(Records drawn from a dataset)
────
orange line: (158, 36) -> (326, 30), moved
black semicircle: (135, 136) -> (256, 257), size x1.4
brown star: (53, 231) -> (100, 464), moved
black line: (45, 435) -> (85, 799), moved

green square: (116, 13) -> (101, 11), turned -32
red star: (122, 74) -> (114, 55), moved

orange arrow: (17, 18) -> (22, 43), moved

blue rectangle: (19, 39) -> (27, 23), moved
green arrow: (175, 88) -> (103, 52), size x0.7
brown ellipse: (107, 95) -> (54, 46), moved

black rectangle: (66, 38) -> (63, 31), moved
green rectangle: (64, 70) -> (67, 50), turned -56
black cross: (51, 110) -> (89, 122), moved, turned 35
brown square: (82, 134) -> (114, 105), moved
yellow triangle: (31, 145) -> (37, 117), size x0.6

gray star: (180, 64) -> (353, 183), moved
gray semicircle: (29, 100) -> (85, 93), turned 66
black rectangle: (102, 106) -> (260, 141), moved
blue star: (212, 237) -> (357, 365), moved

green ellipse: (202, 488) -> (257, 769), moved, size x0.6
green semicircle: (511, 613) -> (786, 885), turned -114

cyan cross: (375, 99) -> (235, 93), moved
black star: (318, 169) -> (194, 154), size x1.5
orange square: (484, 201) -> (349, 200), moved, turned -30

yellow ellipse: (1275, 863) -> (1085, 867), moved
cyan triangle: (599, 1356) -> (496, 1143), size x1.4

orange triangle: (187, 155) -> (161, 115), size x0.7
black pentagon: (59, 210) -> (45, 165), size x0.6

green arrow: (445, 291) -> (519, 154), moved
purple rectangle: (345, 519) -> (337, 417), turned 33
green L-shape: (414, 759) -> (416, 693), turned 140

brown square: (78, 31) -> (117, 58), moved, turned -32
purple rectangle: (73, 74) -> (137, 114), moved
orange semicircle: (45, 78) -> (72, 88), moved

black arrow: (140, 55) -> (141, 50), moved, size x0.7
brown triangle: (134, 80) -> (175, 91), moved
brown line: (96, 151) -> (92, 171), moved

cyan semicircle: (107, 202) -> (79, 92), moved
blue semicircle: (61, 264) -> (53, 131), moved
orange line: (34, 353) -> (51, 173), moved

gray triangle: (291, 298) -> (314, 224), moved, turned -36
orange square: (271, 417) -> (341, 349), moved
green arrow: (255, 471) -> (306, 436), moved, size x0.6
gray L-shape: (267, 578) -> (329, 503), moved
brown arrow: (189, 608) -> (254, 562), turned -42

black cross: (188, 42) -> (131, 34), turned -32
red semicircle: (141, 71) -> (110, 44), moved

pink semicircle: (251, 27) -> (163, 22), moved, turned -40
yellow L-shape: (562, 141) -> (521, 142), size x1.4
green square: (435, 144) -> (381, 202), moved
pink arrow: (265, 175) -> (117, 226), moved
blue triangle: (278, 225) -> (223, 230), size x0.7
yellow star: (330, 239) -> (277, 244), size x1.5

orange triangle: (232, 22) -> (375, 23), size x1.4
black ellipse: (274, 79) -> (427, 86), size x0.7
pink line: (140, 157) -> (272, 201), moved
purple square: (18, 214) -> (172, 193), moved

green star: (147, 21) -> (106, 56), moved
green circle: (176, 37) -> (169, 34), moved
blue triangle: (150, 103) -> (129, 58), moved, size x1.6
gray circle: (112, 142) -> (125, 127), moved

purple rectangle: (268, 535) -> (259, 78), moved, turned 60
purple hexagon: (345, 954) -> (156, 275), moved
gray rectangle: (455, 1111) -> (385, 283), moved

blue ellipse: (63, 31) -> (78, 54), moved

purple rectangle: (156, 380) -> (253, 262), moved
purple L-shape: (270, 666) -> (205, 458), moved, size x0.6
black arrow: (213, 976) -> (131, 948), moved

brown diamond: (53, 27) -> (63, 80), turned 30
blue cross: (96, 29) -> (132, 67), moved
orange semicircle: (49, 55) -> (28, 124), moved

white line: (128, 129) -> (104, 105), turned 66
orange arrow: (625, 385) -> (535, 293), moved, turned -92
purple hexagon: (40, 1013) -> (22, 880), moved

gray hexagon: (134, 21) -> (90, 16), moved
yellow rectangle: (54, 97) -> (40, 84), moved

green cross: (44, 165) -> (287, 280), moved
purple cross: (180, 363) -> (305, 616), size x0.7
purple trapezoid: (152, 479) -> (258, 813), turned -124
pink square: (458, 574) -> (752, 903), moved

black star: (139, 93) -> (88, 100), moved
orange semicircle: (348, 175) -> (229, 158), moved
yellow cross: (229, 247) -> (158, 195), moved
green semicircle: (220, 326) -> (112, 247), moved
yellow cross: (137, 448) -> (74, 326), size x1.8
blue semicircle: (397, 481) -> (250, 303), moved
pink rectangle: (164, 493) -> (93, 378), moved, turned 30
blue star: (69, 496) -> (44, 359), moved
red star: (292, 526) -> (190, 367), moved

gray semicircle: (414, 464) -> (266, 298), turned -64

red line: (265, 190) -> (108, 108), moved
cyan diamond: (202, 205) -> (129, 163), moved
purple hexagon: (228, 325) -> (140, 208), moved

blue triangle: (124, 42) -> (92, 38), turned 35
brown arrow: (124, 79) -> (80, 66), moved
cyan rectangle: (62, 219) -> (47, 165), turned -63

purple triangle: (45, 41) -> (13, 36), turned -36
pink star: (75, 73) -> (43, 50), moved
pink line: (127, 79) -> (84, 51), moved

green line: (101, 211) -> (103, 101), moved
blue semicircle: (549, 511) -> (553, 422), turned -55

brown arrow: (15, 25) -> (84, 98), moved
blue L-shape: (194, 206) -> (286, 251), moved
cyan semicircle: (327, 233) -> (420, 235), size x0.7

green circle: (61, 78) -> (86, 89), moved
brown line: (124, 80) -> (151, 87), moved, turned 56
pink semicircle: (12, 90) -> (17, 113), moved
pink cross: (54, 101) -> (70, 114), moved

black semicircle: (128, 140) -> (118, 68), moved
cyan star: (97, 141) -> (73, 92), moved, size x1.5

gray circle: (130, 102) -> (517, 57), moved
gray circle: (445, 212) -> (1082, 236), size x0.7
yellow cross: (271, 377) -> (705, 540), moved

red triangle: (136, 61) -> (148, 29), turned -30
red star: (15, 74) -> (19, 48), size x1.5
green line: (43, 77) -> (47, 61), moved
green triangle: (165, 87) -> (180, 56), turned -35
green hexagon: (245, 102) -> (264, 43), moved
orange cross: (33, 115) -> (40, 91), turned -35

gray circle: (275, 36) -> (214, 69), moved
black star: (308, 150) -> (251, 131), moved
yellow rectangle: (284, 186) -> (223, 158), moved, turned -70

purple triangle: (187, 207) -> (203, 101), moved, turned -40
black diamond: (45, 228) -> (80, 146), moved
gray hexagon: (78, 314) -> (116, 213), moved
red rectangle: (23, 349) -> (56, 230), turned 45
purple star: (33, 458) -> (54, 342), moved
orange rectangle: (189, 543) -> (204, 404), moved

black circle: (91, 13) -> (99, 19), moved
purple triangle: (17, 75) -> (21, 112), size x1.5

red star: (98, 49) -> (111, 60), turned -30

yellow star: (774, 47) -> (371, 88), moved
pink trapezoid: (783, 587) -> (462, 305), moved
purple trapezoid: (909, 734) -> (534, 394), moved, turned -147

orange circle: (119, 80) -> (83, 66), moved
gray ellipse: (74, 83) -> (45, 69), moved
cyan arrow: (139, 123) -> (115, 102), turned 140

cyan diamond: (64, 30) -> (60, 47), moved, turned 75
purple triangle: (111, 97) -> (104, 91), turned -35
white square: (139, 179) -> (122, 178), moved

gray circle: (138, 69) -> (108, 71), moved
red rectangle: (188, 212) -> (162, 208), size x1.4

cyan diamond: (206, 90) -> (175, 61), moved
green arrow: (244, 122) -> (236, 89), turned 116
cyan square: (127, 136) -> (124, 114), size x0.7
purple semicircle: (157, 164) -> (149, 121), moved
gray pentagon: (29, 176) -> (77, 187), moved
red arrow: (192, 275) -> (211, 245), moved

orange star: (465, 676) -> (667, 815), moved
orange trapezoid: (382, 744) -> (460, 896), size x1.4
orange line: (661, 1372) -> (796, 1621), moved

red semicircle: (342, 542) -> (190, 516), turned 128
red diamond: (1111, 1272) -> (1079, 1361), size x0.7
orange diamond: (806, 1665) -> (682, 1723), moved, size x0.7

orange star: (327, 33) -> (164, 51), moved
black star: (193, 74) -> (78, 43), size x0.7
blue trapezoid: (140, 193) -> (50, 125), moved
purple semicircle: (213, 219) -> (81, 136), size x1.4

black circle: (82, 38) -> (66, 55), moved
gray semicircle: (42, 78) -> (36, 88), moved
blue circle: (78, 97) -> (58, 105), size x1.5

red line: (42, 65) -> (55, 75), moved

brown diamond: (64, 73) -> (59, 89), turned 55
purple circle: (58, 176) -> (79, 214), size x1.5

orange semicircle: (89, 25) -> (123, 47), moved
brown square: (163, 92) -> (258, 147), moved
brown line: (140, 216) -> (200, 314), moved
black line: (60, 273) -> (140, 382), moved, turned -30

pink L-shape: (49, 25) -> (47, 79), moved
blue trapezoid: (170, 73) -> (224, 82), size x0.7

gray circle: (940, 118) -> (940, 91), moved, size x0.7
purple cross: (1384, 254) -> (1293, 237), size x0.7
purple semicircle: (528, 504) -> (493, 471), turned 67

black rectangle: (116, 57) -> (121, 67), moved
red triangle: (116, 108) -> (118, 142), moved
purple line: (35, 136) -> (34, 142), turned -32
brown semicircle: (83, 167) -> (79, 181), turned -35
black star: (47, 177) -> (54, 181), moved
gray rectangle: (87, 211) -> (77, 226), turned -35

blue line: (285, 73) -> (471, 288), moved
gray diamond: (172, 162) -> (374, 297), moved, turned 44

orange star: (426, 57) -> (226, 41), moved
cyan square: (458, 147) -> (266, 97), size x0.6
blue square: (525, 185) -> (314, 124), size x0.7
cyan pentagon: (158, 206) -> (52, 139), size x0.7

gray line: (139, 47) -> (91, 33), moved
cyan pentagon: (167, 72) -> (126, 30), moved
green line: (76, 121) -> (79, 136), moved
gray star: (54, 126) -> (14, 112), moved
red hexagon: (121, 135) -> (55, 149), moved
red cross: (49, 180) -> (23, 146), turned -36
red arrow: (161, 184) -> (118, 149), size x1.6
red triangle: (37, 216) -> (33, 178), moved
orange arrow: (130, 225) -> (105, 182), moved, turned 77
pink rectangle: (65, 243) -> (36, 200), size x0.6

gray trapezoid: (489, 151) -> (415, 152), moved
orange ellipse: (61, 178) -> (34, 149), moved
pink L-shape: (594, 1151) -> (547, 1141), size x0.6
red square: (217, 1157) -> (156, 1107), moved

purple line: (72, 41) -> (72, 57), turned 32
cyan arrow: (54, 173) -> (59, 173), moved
────
» **What you should do**: Return only the lines between the one holding "brown square: (82, 134) -> (114, 105), moved" and the one holding "black rectangle: (102, 106)", inclusive, exactly as they appear above.

» **Expected output**:
brown square: (82, 134) -> (114, 105), moved
yellow triangle: (31, 145) -> (37, 117), size x0.6

gray star: (180, 64) -> (353, 183), moved
gray semicircle: (29, 100) -> (85, 93), turned 66
black rectangle: (102, 106) -> (260, 141), moved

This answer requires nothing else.